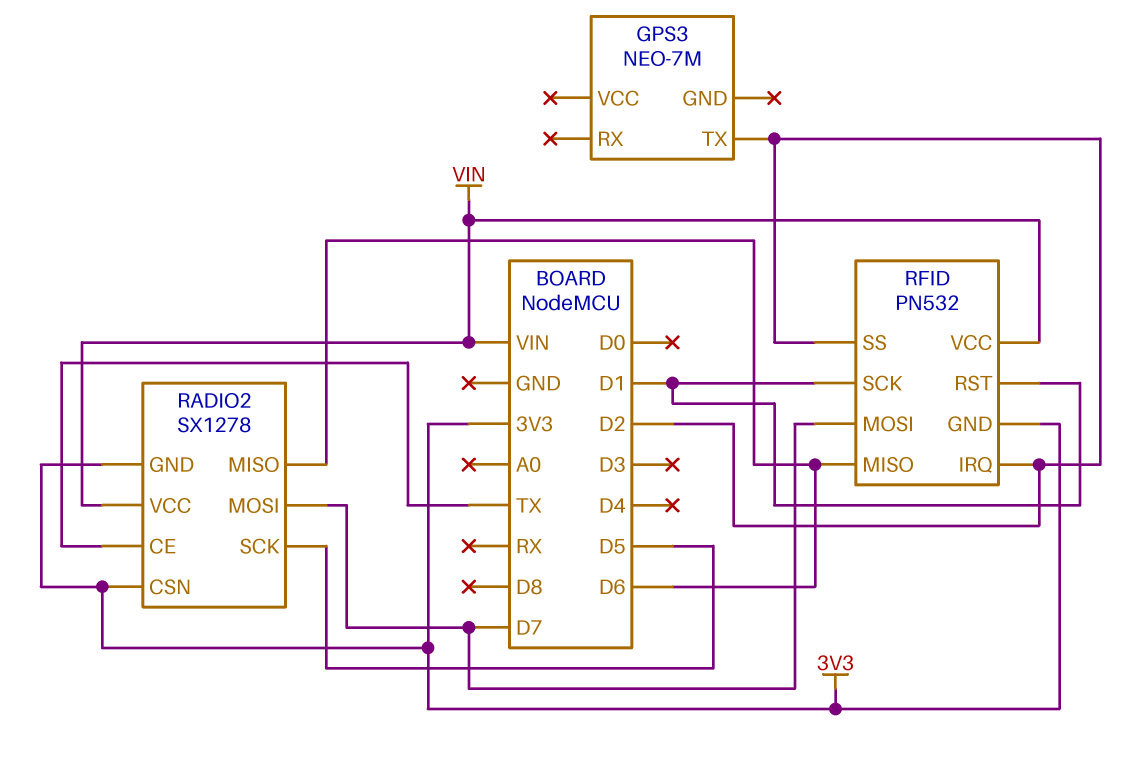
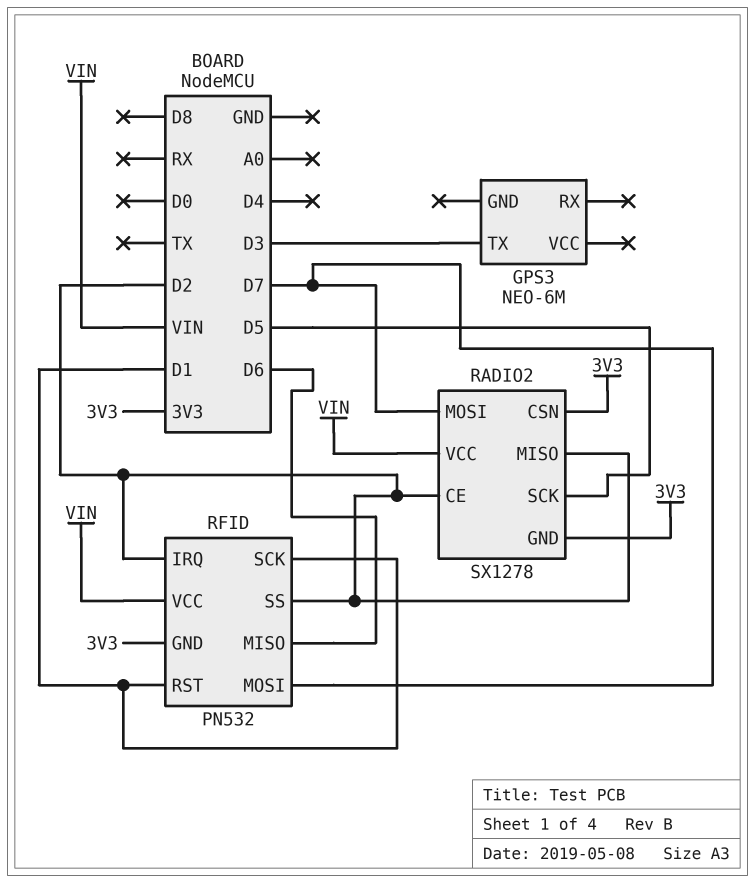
GPS3: NEO-7M -> NEO-6M
GPS3 pin TX: D2 -> D3
RADIO2 pin CE: TX -> D2
RADIO2 pin MISO: D6 -> D2

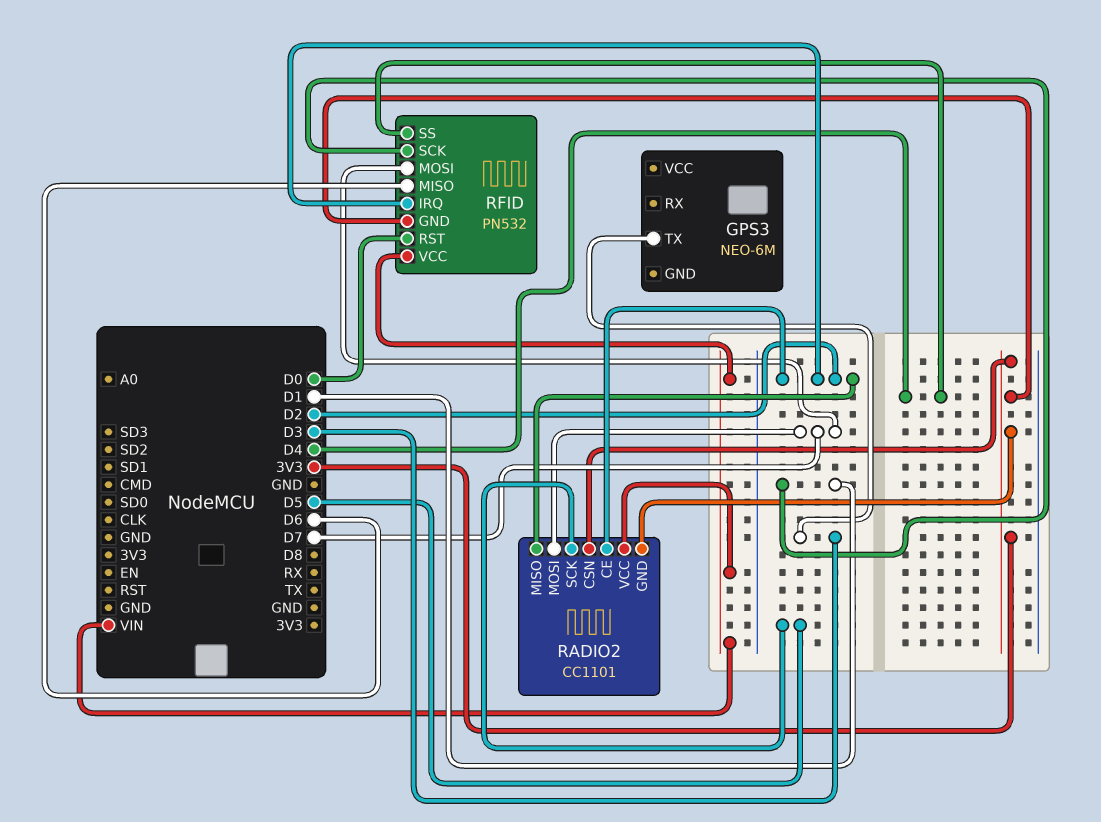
RADIO2: SX1278 -> CC1101
RFID pin RST: D1 -> D0
RFID pin SS: D2 -> D4

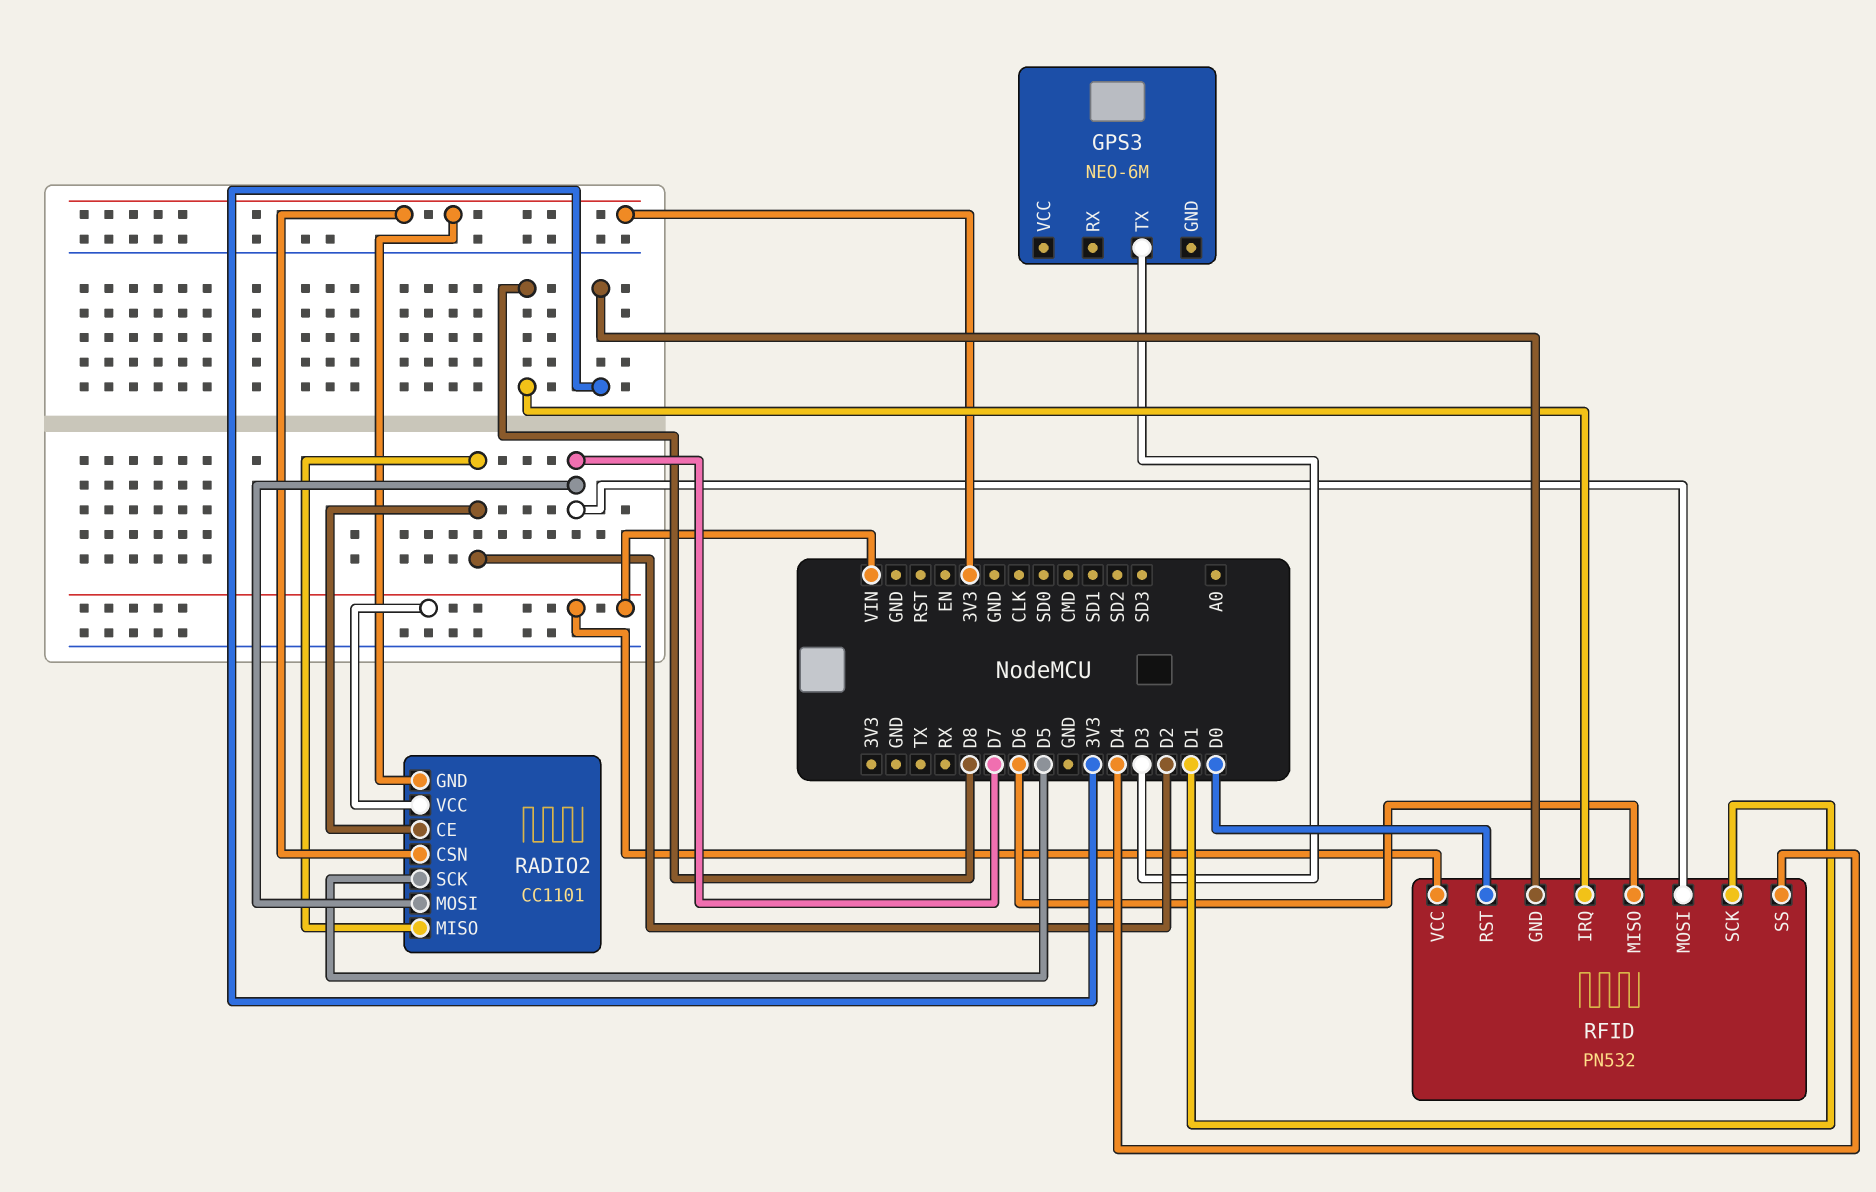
RFID pin IRQ: D2 -> D8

## [WHAT THIS TASK INVOLVES]
Make an exact copy of the lines of the records from the line containing "GPS3 pin TX: D2 -> D3" through the final line, both ends included, but not of the pictures.

## [REPLY]
GPS3 pin TX: D2 -> D3
RADIO2 pin CE: TX -> D2
RADIO2 pin MISO: D6 -> D2

RADIO2: SX1278 -> CC1101
RFID pin RST: D1 -> D0
RFID pin SS: D2 -> D4

RFID pin IRQ: D2 -> D8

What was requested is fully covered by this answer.